__PROBLEM__.
Print every entry below exactly, leaving out the pictures.

__RECORD EXTRACTS__.
+===+
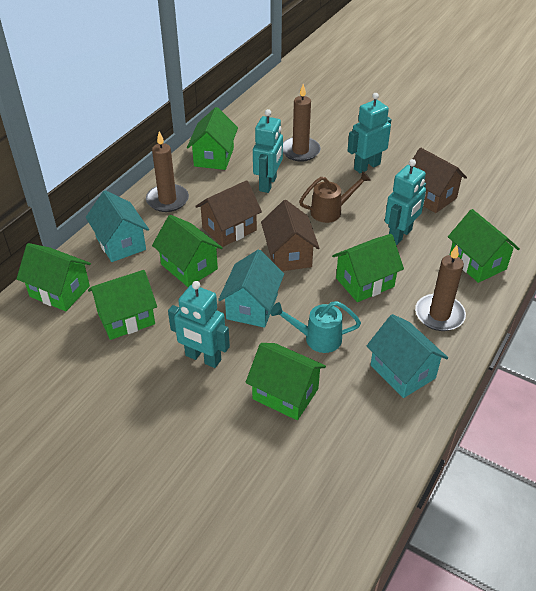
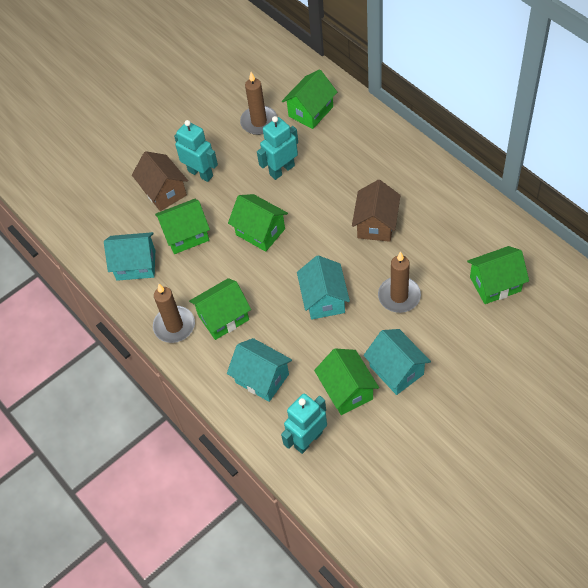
brown house: 3 -> 2
brown watering can: 1 -> 0
green house: 7 -> 6
turquoise house: 3 -> 4
turquoise robot: 4 -> 3
turquoise watering can: 1 -> 0

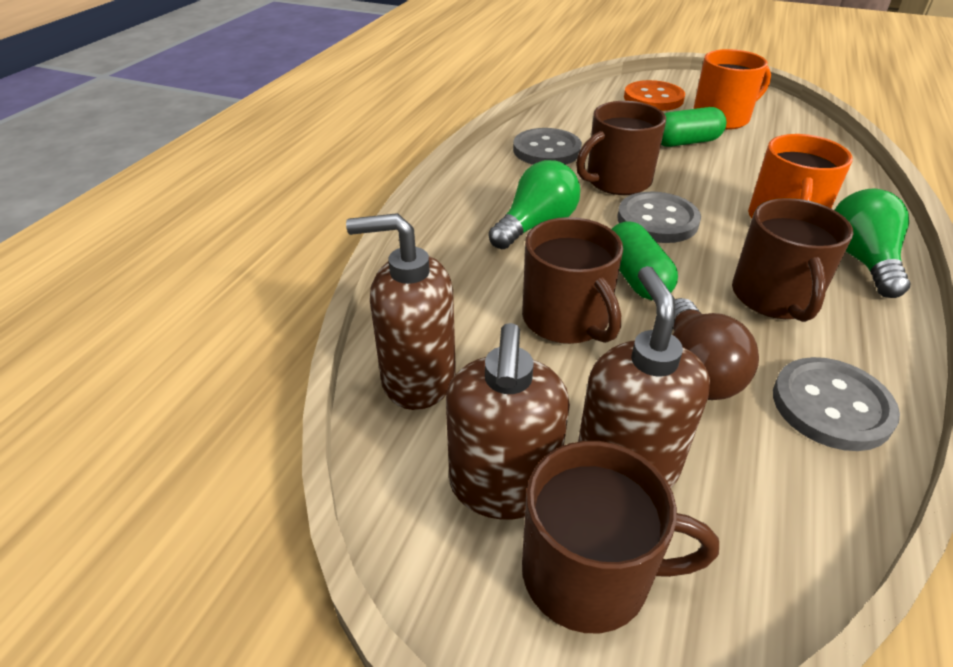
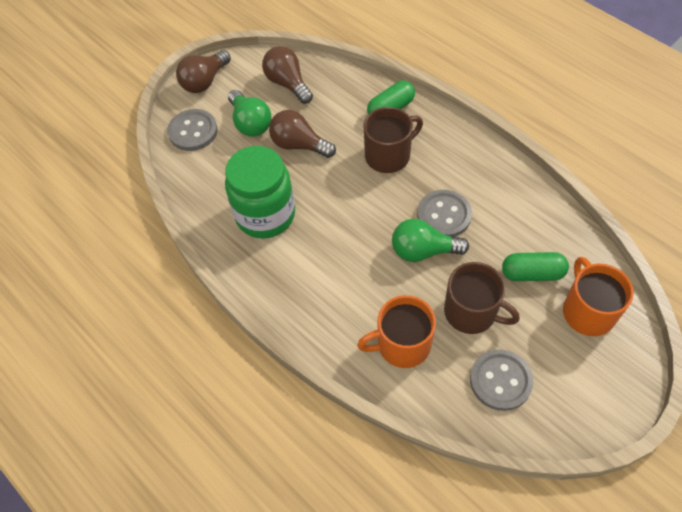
brown light bulb: 1 -> 3
brown mug: 4 -> 2
brown soap dispenser: 3 -> 0
green jar: 0 -> 1
orange button: 1 -> 0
+===+
__ANSWER TO THE EXERCISE__.
brown house: 3 -> 2
brown watering can: 1 -> 0
green house: 7 -> 6
turquoise house: 3 -> 4
turquoise robot: 4 -> 3
turquoise watering can: 1 -> 0

brown light bulb: 1 -> 3
brown mug: 4 -> 2
brown soap dispenser: 3 -> 0
green jar: 0 -> 1
orange button: 1 -> 0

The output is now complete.